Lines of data

╔══

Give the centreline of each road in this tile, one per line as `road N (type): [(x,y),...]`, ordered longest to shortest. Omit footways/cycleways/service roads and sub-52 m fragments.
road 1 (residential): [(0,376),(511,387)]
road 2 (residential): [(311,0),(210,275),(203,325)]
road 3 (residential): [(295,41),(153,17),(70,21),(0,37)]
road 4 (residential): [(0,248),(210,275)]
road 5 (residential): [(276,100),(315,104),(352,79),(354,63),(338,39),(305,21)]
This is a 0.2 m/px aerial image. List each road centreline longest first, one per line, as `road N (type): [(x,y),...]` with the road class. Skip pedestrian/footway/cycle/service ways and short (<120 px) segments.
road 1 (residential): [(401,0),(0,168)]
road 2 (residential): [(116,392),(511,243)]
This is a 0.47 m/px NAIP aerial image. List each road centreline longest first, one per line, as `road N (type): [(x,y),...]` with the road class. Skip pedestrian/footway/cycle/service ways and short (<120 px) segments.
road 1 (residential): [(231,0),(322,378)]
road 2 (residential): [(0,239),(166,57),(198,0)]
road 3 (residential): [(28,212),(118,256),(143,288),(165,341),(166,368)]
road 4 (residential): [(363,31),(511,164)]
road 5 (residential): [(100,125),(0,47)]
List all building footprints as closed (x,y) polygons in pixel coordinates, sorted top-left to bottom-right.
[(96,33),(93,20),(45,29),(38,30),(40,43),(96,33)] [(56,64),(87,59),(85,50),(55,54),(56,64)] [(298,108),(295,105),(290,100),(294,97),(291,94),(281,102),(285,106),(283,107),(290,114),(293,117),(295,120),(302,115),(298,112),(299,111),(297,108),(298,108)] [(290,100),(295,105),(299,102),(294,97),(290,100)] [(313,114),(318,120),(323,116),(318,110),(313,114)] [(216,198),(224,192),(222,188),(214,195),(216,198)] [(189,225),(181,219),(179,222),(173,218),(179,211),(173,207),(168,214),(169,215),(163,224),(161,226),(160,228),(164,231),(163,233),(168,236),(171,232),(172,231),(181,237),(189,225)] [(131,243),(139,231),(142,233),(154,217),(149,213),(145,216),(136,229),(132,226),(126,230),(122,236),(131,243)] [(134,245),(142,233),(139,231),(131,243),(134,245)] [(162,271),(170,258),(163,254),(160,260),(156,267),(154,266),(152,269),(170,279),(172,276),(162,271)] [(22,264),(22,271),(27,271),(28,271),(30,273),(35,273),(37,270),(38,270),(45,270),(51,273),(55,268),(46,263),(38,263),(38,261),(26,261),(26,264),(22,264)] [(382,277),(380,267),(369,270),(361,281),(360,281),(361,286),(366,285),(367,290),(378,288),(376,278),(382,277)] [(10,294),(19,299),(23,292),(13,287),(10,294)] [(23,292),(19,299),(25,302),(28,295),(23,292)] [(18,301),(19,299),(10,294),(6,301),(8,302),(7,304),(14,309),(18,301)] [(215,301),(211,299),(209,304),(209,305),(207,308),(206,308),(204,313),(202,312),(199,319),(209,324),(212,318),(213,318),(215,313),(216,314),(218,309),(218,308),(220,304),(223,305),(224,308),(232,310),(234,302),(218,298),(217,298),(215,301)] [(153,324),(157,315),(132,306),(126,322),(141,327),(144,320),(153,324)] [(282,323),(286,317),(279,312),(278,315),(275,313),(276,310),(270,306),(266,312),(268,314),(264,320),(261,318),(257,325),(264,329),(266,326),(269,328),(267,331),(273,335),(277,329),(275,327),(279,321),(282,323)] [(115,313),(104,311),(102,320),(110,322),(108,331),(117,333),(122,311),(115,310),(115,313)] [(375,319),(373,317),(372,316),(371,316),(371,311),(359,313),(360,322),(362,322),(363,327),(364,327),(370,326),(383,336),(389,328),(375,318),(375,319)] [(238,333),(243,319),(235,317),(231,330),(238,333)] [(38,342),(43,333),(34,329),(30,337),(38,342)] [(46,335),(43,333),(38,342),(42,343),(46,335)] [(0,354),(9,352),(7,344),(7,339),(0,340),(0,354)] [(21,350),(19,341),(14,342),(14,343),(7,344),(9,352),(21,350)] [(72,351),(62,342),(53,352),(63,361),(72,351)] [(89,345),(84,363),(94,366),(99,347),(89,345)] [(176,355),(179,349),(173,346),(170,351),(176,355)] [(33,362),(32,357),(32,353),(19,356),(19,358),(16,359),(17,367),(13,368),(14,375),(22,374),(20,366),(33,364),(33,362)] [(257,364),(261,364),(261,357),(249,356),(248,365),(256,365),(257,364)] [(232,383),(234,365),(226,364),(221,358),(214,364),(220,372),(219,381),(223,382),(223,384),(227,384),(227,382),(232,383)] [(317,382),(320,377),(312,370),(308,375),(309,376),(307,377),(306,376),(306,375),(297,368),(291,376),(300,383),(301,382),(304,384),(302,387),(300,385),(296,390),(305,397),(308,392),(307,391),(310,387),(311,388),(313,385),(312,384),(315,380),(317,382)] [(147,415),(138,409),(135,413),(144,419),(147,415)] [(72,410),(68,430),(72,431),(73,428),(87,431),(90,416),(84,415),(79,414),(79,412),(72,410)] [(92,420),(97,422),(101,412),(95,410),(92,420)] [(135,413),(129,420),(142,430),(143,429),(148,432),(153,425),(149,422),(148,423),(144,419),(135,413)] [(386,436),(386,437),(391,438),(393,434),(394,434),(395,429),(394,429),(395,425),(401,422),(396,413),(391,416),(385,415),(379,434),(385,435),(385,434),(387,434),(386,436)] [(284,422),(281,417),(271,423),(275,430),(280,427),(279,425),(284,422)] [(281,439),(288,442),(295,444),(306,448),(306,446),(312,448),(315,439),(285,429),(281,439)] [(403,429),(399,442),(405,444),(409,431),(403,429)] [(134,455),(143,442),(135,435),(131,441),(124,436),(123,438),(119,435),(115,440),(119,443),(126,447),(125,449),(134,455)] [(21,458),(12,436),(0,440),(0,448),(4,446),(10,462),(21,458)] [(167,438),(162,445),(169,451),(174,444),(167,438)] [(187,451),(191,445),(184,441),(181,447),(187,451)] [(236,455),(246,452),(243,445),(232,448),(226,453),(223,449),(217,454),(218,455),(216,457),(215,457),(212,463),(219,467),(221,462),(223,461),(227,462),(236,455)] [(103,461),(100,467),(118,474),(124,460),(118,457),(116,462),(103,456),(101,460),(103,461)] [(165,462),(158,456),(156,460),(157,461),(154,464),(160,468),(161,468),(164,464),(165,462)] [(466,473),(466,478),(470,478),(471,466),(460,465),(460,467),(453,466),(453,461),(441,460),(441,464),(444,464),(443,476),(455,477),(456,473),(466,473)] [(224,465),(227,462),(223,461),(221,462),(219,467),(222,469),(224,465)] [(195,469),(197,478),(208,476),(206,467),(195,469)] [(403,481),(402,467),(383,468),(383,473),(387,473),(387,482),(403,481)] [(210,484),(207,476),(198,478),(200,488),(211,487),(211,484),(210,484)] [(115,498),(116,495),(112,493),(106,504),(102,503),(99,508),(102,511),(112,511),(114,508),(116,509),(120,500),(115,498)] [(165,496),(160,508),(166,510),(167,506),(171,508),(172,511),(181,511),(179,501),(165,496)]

╚══

§ Problem to solve
Retype every line of the material above without any changes.

§ Solved problem
Give the centreline of each road in this tile, one per line as `road N (type): [(x,y),...]`, ordered longest to shortest. Omit footways/cycleways/service roads and sub-52 m fragments.
road 1 (residential): [(0,376),(511,387)]
road 2 (residential): [(311,0),(210,275),(203,325)]
road 3 (residential): [(295,41),(153,17),(70,21),(0,37)]
road 4 (residential): [(0,248),(210,275)]
road 5 (residential): [(276,100),(315,104),(352,79),(354,63),(338,39),(305,21)]
This is a 0.2 m/px aerial image. List each road centreline longest first, one per line, as `road N (type): [(x,y),...]` with the road class. Skip pedestrian/footway/cycle/service ways and short (<120 px) segments.
road 1 (residential): [(401,0),(0,168)]
road 2 (residential): [(116,392),(511,243)]
This is a 0.47 m/px NAIP aerial image. List each road centreline longest first, one per line, as `road N (type): [(x,y),...]` with the road class. Skip pedestrian/footway/cycle/service ways and short (<120 px) segments.
road 1 (residential): [(231,0),(322,378)]
road 2 (residential): [(0,239),(166,57),(198,0)]
road 3 (residential): [(28,212),(118,256),(143,288),(165,341),(166,368)]
road 4 (residential): [(363,31),(511,164)]
road 5 (residential): [(100,125),(0,47)]
List all building footprints as closed (x,y) polygons in pixel coordinates, sorted top-left to bottom-right.
[(96,33),(93,20),(45,29),(38,30),(40,43),(96,33)] [(56,64),(87,59),(85,50),(55,54),(56,64)] [(298,108),(295,105),(290,100),(294,97),(291,94),(281,102),(285,106),(283,107),(290,114),(293,117),(295,120),(302,115),(298,112),(299,111),(297,108),(298,108)] [(290,100),(295,105),(299,102),(294,97),(290,100)] [(313,114),(318,120),(323,116),(318,110),(313,114)] [(216,198),(224,192),(222,188),(214,195),(216,198)] [(189,225),(181,219),(179,222),(173,218),(179,211),(173,207),(168,214),(169,215),(163,224),(161,226),(160,228),(164,231),(163,233),(168,236),(171,232),(172,231),(181,237),(189,225)] [(131,243),(139,231),(142,233),(154,217),(149,213),(145,216),(136,229),(132,226),(126,230),(122,236),(131,243)] [(134,245),(142,233),(139,231),(131,243),(134,245)] [(162,271),(170,258),(163,254),(160,260),(156,267),(154,266),(152,269),(170,279),(172,276),(162,271)] [(22,264),(22,271),(27,271),(28,271),(30,273),(35,273),(37,270),(38,270),(45,270),(51,273),(55,268),(46,263),(38,263),(38,261),(26,261),(26,264),(22,264)] [(382,277),(380,267),(369,270),(361,281),(360,281),(361,286),(366,285),(367,290),(378,288),(376,278),(382,277)] [(10,294),(19,299),(23,292),(13,287),(10,294)] [(23,292),(19,299),(25,302),(28,295),(23,292)] [(18,301),(19,299),(10,294),(6,301),(8,302),(7,304),(14,309),(18,301)] [(215,301),(211,299),(209,304),(209,305),(207,308),(206,308),(204,313),(202,312),(199,319),(209,324),(212,318),(213,318),(215,313),(216,314),(218,309),(218,308),(220,304),(223,305),(224,308),(232,310),(234,302),(218,298),(217,298),(215,301)] [(153,324),(157,315),(132,306),(126,322),(141,327),(144,320),(153,324)] [(282,323),(286,317),(279,312),(278,315),(275,313),(276,310),(270,306),(266,312),(268,314),(264,320),(261,318),(257,325),(264,329),(266,326),(269,328),(267,331),(273,335),(277,329),(275,327),(279,321),(282,323)] [(115,313),(104,311),(102,320),(110,322),(108,331),(117,333),(122,311),(115,310),(115,313)] [(375,319),(373,317),(372,316),(371,316),(371,311),(359,313),(360,322),(362,322),(363,327),(364,327),(370,326),(383,336),(389,328),(375,318),(375,319)] [(238,333),(243,319),(235,317),(231,330),(238,333)] [(38,342),(43,333),(34,329),(30,337),(38,342)] [(46,335),(43,333),(38,342),(42,343),(46,335)] [(0,354),(9,352),(7,344),(7,339),(0,340),(0,354)] [(21,350),(19,341),(14,342),(14,343),(7,344),(9,352),(21,350)] [(72,351),(62,342),(53,352),(63,361),(72,351)] [(89,345),(84,363),(94,366),(99,347),(89,345)] [(176,355),(179,349),(173,346),(170,351),(176,355)] [(33,362),(32,357),(32,353),(19,356),(19,358),(16,359),(17,367),(13,368),(14,375),(22,374),(20,366),(33,364),(33,362)] [(257,364),(261,364),(261,357),(249,356),(248,365),(256,365),(257,364)] [(232,383),(234,365),(226,364),(221,358),(214,364),(220,372),(219,381),(223,382),(223,384),(227,384),(227,382),(232,383)] [(317,382),(320,377),(312,370),(308,375),(309,376),(307,377),(306,376),(306,375),(297,368),(291,376),(300,383),(301,382),(304,384),(302,387),(300,385),(296,390),(305,397),(308,392),(307,391),(310,387),(311,388),(313,385),(312,384),(315,380),(317,382)] [(147,415),(138,409),(135,413),(144,419),(147,415)] [(72,410),(68,430),(72,431),(73,428),(87,431),(90,416),(84,415),(79,414),(79,412),(72,410)] [(92,420),(97,422),(101,412),(95,410),(92,420)] [(135,413),(129,420),(142,430),(143,429),(148,432),(153,425),(149,422),(148,423),(144,419),(135,413)] [(386,436),(386,437),(391,438),(393,434),(394,434),(395,429),(394,429),(395,425),(401,422),(396,413),(391,416),(385,415),(379,434),(385,435),(385,434),(387,434),(386,436)] [(284,422),(281,417),(271,423),(275,430),(280,427),(279,425),(284,422)] [(281,439),(288,442),(295,444),(306,448),(306,446),(312,448),(315,439),(285,429),(281,439)] [(403,429),(399,442),(405,444),(409,431),(403,429)] [(134,455),(143,442),(135,435),(131,441),(124,436),(123,438),(119,435),(115,440),(119,443),(126,447),(125,449),(134,455)] [(21,458),(12,436),(0,440),(0,448),(4,446),(10,462),(21,458)] [(167,438),(162,445),(169,451),(174,444),(167,438)] [(187,451),(191,445),(184,441),(181,447),(187,451)] [(236,455),(246,452),(243,445),(232,448),(226,453),(223,449),(217,454),(218,455),(216,457),(215,457),(212,463),(219,467),(221,462),(223,461),(227,462),(236,455)] [(103,461),(100,467),(118,474),(124,460),(118,457),(116,462),(103,456),(101,460),(103,461)] [(165,462),(158,456),(156,460),(157,461),(154,464),(160,468),(161,468),(164,464),(165,462)] [(466,473),(466,478),(470,478),(471,466),(460,465),(460,467),(453,466),(453,461),(441,460),(441,464),(444,464),(443,476),(455,477),(456,473),(466,473)] [(224,465),(227,462),(223,461),(221,462),(219,467),(222,469),(224,465)] [(195,469),(197,478),(208,476),(206,467),(195,469)] [(403,481),(402,467),(383,468),(383,473),(387,473),(387,482),(403,481)] [(210,484),(207,476),(198,478),(200,488),(211,487),(211,484),(210,484)] [(115,498),(116,495),(112,493),(106,504),(102,503),(99,508),(102,511),(112,511),(114,508),(116,509),(120,500),(115,498)] [(165,496),(160,508),(166,510),(167,506),(171,508),(172,511),(181,511),(179,501),(165,496)]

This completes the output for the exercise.